| THE DATA |
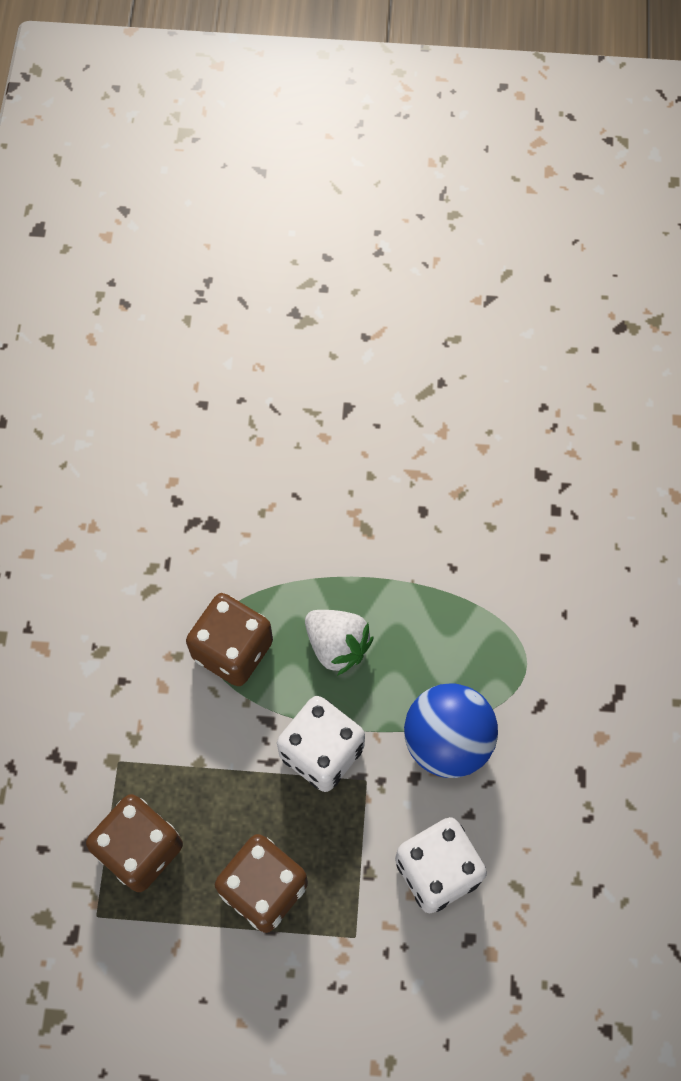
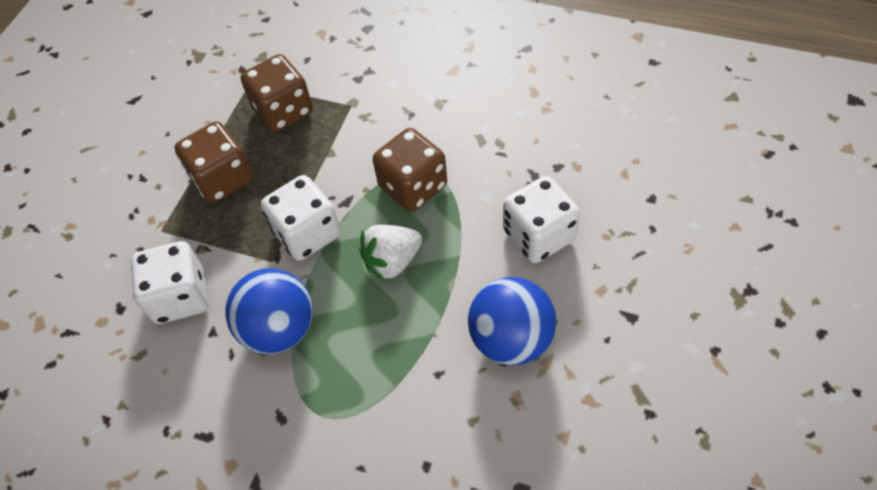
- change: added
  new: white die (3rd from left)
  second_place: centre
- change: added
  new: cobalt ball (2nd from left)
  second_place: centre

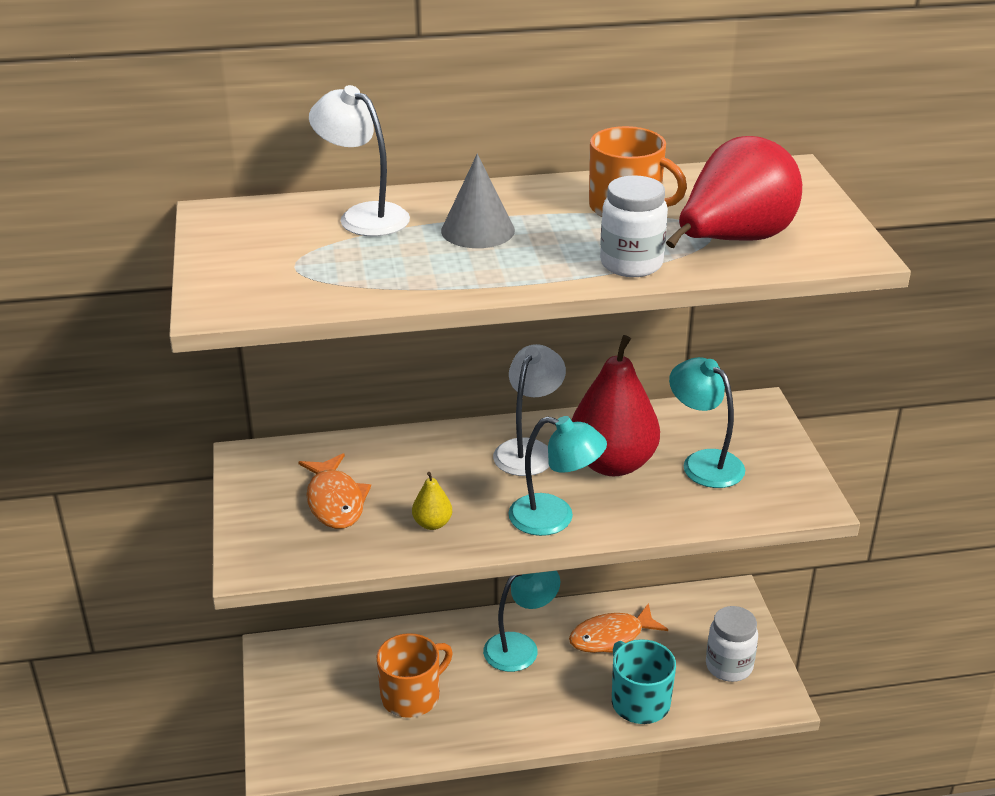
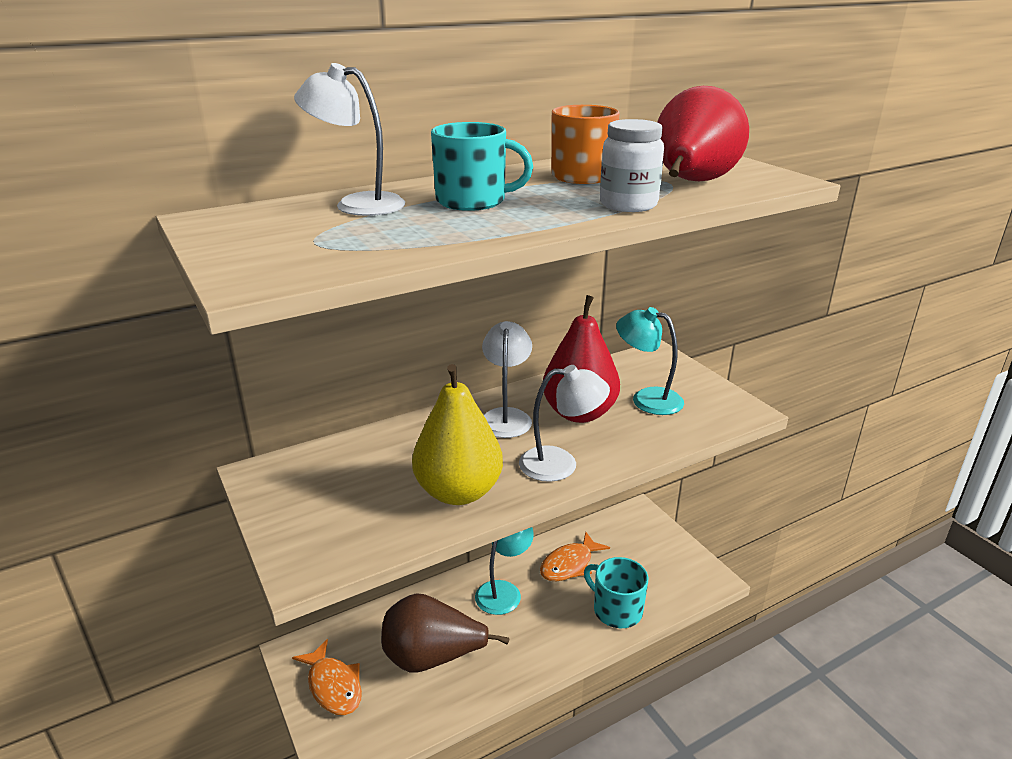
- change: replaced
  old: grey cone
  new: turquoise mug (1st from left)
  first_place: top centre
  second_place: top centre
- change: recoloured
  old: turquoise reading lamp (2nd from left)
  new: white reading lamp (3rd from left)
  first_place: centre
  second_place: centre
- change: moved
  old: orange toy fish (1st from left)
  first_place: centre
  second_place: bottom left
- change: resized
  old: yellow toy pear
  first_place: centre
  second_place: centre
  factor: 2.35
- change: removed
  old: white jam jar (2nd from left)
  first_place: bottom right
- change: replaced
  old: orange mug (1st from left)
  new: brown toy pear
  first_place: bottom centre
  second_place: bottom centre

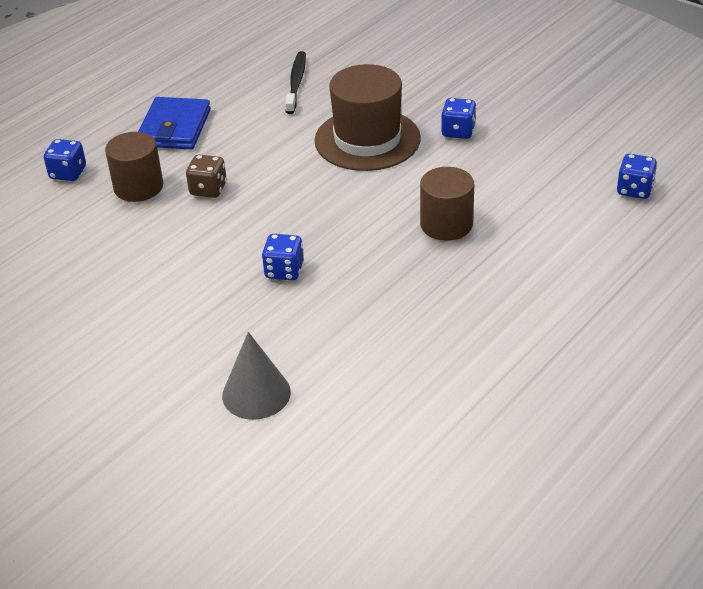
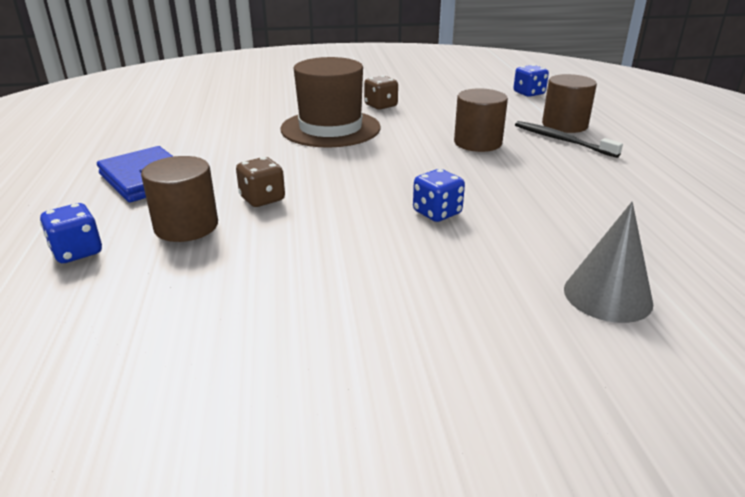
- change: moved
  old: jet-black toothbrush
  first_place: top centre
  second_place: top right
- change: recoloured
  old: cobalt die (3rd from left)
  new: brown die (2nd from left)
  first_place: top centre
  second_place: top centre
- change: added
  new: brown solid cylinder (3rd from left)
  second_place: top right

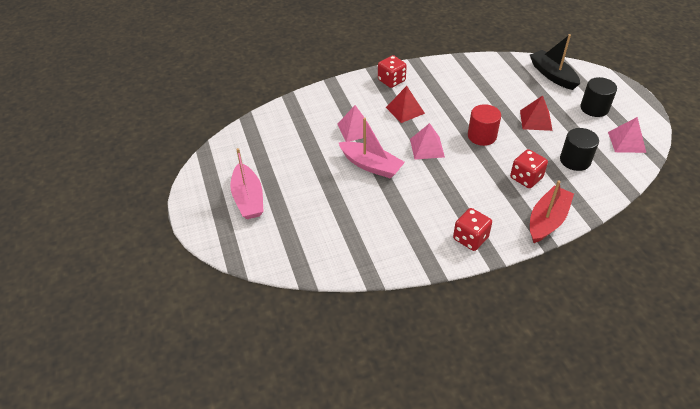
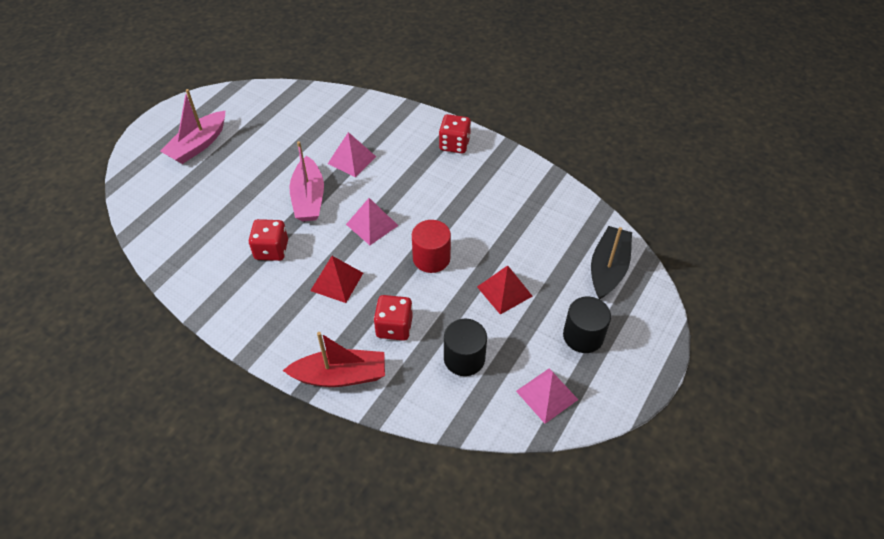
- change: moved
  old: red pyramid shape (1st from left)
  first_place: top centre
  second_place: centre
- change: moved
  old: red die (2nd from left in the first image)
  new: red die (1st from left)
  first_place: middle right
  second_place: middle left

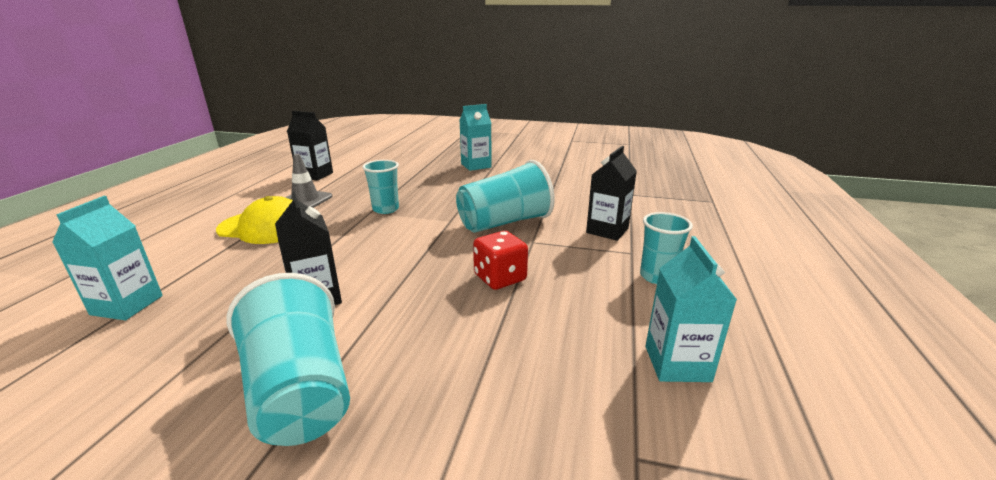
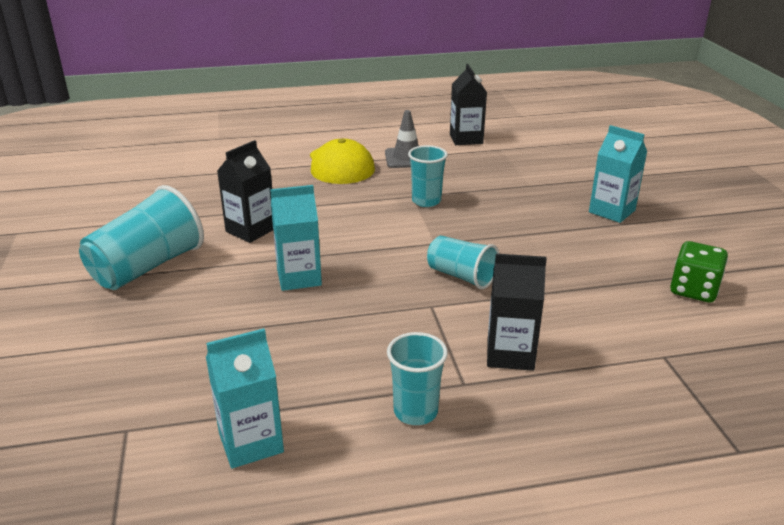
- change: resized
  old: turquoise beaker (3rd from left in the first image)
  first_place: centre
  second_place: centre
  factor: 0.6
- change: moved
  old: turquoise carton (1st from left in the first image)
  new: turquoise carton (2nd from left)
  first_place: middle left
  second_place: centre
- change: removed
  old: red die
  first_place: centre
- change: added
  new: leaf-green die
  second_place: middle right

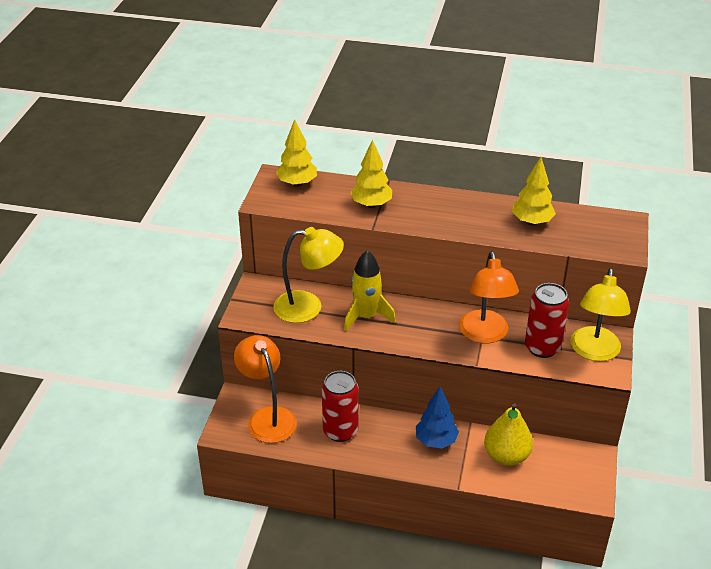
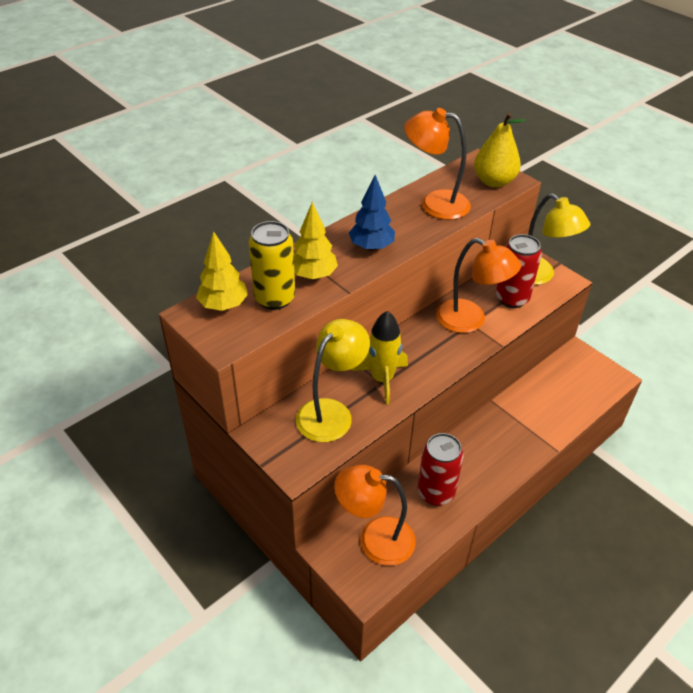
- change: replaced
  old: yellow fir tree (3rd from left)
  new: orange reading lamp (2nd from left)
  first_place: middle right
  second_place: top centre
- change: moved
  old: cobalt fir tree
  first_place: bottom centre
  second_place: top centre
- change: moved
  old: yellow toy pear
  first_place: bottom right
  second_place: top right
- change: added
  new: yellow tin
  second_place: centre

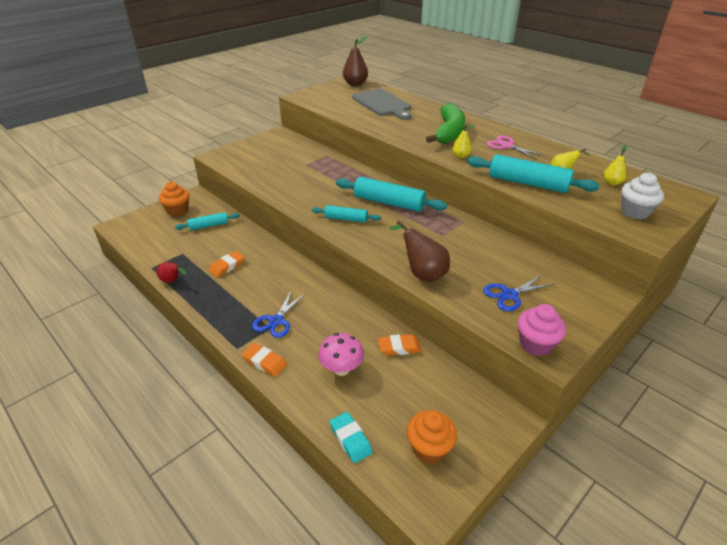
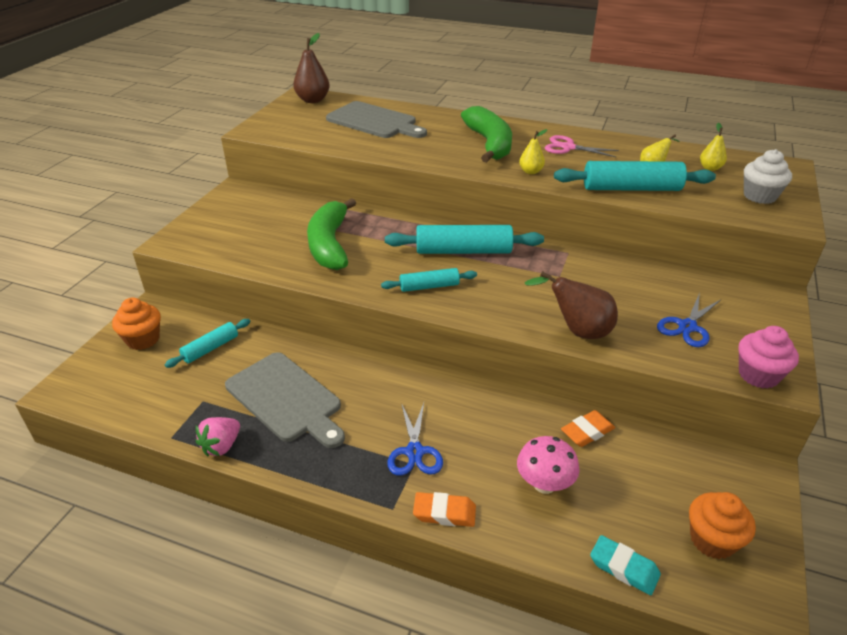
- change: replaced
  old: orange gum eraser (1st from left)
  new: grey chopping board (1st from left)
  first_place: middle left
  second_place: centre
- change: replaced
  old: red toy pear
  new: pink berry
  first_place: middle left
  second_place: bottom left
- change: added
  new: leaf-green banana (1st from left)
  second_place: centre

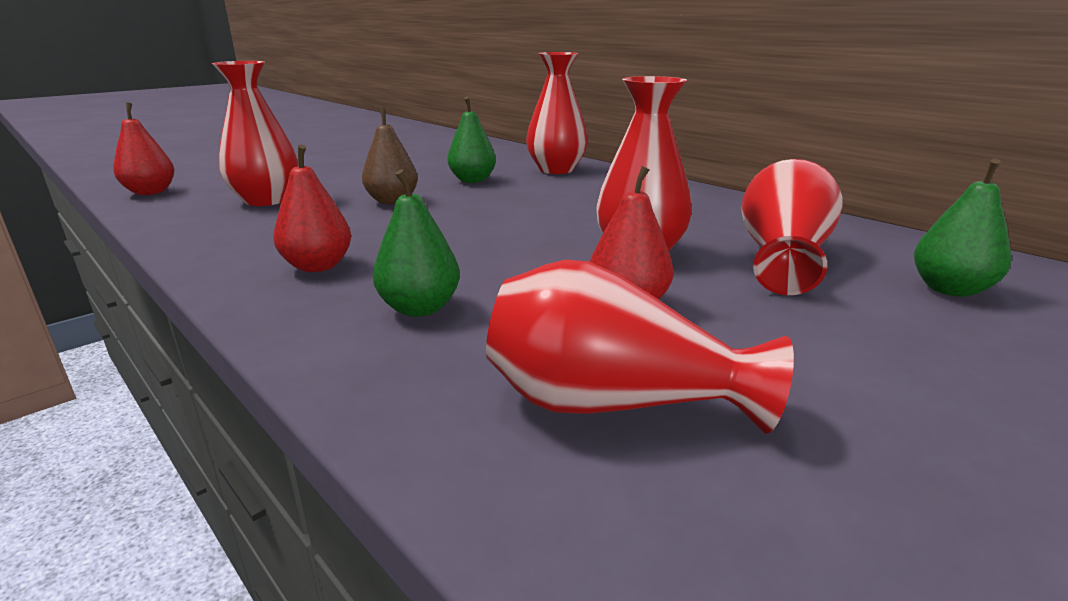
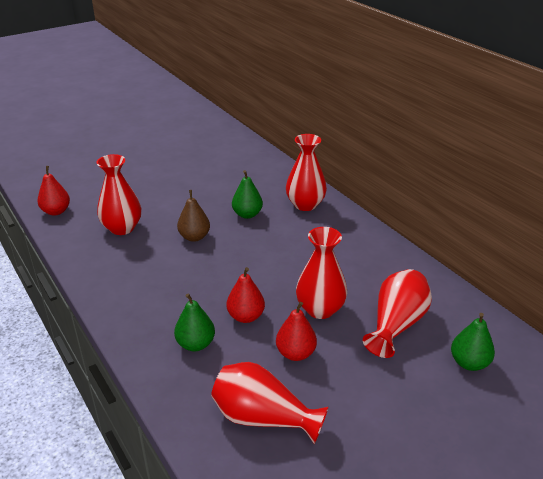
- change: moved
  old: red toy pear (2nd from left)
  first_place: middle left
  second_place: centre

| PROMPT |
Transcribe each entry precisely as given, leaving the pictures out.

| ANSWER SECTION |
- change: added
  new: white die (3rd from left)
  second_place: centre
- change: added
  new: cobalt ball (2nd from left)
  second_place: centre

- change: replaced
  old: grey cone
  new: turquoise mug (1st from left)
  first_place: top centre
  second_place: top centre
- change: recoloured
  old: turquoise reading lamp (2nd from left)
  new: white reading lamp (3rd from left)
  first_place: centre
  second_place: centre
- change: moved
  old: orange toy fish (1st from left)
  first_place: centre
  second_place: bottom left
- change: resized
  old: yellow toy pear
  first_place: centre
  second_place: centre
  factor: 2.35
- change: removed
  old: white jam jar (2nd from left)
  first_place: bottom right
- change: replaced
  old: orange mug (1st from left)
  new: brown toy pear
  first_place: bottom centre
  second_place: bottom centre

- change: moved
  old: jet-black toothbrush
  first_place: top centre
  second_place: top right
- change: recoloured
  old: cobalt die (3rd from left)
  new: brown die (2nd from left)
  first_place: top centre
  second_place: top centre
- change: added
  new: brown solid cylinder (3rd from left)
  second_place: top right

- change: moved
  old: red pyramid shape (1st from left)
  first_place: top centre
  second_place: centre
- change: moved
  old: red die (2nd from left in the first image)
  new: red die (1st from left)
  first_place: middle right
  second_place: middle left

- change: resized
  old: turquoise beaker (3rd from left in the first image)
  first_place: centre
  second_place: centre
  factor: 0.6
- change: moved
  old: turquoise carton (1st from left in the first image)
  new: turquoise carton (2nd from left)
  first_place: middle left
  second_place: centre
- change: removed
  old: red die
  first_place: centre
- change: added
  new: leaf-green die
  second_place: middle right

- change: replaced
  old: yellow fir tree (3rd from left)
  new: orange reading lamp (2nd from left)
  first_place: middle right
  second_place: top centre
- change: moved
  old: cobalt fir tree
  first_place: bottom centre
  second_place: top centre
- change: moved
  old: yellow toy pear
  first_place: bottom right
  second_place: top right
- change: added
  new: yellow tin
  second_place: centre

- change: replaced
  old: orange gum eraser (1st from left)
  new: grey chopping board (1st from left)
  first_place: middle left
  second_place: centre
- change: replaced
  old: red toy pear
  new: pink berry
  first_place: middle left
  second_place: bottom left
- change: added
  new: leaf-green banana (1st from left)
  second_place: centre

- change: moved
  old: red toy pear (2nd from left)
  first_place: middle left
  second_place: centre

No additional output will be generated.